:: PROBLEM DETAILS ::
Your answer must be every line of the data that contains "button".

Change listing data:
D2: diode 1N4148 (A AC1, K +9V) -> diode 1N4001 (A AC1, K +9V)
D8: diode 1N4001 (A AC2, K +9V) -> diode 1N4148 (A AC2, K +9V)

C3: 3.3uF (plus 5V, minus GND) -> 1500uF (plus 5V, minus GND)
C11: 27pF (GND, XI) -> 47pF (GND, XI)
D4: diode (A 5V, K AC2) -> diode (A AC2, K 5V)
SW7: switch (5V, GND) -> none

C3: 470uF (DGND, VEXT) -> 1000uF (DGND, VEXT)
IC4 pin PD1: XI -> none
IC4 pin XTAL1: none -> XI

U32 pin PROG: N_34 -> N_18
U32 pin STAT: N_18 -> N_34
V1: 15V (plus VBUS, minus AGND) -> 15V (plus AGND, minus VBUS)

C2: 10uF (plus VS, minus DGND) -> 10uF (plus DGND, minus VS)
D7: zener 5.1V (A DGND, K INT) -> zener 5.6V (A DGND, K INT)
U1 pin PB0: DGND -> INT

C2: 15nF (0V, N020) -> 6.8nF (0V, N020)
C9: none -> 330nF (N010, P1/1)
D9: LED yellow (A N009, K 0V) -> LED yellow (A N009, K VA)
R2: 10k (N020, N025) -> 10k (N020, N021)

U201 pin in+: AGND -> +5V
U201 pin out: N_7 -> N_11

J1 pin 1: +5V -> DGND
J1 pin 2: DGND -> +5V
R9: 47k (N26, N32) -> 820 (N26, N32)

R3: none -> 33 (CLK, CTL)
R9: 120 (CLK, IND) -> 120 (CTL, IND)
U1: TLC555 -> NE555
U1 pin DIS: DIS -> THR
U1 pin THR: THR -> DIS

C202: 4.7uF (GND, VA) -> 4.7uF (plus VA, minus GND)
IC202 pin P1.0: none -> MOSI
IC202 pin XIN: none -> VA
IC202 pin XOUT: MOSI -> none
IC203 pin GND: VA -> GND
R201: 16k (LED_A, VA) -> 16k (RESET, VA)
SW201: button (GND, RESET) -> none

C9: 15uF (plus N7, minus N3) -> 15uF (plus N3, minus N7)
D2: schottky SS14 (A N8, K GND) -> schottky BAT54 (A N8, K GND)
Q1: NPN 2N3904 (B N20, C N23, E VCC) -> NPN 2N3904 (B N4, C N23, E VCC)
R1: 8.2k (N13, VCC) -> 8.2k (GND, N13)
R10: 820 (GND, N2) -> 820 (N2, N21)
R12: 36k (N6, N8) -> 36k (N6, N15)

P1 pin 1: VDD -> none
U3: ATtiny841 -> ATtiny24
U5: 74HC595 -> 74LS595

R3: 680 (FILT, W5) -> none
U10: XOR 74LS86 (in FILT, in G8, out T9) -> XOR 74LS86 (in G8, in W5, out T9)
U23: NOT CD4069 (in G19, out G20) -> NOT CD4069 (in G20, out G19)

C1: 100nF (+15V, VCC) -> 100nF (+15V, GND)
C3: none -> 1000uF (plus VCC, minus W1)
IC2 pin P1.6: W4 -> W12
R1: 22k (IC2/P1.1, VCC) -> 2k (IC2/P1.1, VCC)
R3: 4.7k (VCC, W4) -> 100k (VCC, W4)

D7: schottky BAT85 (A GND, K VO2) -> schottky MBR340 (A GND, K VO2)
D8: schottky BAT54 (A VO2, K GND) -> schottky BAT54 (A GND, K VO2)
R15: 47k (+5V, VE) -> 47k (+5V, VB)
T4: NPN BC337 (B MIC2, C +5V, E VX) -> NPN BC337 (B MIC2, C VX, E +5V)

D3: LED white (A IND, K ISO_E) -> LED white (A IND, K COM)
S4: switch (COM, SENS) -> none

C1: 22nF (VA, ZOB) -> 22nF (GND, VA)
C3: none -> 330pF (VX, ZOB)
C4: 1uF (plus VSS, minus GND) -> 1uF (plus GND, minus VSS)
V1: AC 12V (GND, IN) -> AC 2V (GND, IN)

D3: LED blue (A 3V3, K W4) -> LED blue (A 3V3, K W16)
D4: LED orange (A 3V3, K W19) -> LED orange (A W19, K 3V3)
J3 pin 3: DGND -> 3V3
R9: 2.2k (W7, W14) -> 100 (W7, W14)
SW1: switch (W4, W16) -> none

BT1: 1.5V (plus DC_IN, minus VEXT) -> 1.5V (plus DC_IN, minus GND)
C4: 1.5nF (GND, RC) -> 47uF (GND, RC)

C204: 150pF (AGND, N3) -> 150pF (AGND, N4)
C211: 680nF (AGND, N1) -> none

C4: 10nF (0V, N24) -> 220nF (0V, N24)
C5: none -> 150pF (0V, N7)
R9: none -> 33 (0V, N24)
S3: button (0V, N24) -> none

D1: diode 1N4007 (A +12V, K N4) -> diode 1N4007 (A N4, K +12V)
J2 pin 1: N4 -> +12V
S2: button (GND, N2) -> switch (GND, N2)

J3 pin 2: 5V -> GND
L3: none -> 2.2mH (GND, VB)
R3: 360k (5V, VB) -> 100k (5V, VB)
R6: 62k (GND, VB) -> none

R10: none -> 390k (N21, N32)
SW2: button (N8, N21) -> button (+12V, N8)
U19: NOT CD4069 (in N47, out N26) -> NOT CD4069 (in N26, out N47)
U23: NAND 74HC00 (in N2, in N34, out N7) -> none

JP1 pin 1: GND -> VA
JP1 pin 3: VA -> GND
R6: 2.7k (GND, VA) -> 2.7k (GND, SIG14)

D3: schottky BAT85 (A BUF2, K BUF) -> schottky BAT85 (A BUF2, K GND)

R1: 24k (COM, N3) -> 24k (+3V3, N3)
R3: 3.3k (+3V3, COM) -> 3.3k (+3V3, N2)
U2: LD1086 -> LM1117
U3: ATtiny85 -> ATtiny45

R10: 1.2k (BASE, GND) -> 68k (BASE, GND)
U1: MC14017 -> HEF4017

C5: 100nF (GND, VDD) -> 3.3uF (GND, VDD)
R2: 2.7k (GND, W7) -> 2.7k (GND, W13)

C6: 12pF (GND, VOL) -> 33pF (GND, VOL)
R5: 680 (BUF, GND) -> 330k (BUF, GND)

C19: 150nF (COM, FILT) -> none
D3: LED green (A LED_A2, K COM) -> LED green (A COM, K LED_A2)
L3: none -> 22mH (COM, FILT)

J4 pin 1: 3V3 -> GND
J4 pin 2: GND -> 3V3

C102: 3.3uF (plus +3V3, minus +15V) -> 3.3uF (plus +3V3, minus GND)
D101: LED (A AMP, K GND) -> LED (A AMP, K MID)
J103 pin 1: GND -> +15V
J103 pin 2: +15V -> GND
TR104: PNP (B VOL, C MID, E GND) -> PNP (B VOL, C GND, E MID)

:: TASK RESPONSE ::
SW201: button (GND, RESET) -> none
S3: button (0V, N24) -> none
S2: button (GND, N2) -> switch (GND, N2)
SW2: button (N8, N21) -> button (+12V, N8)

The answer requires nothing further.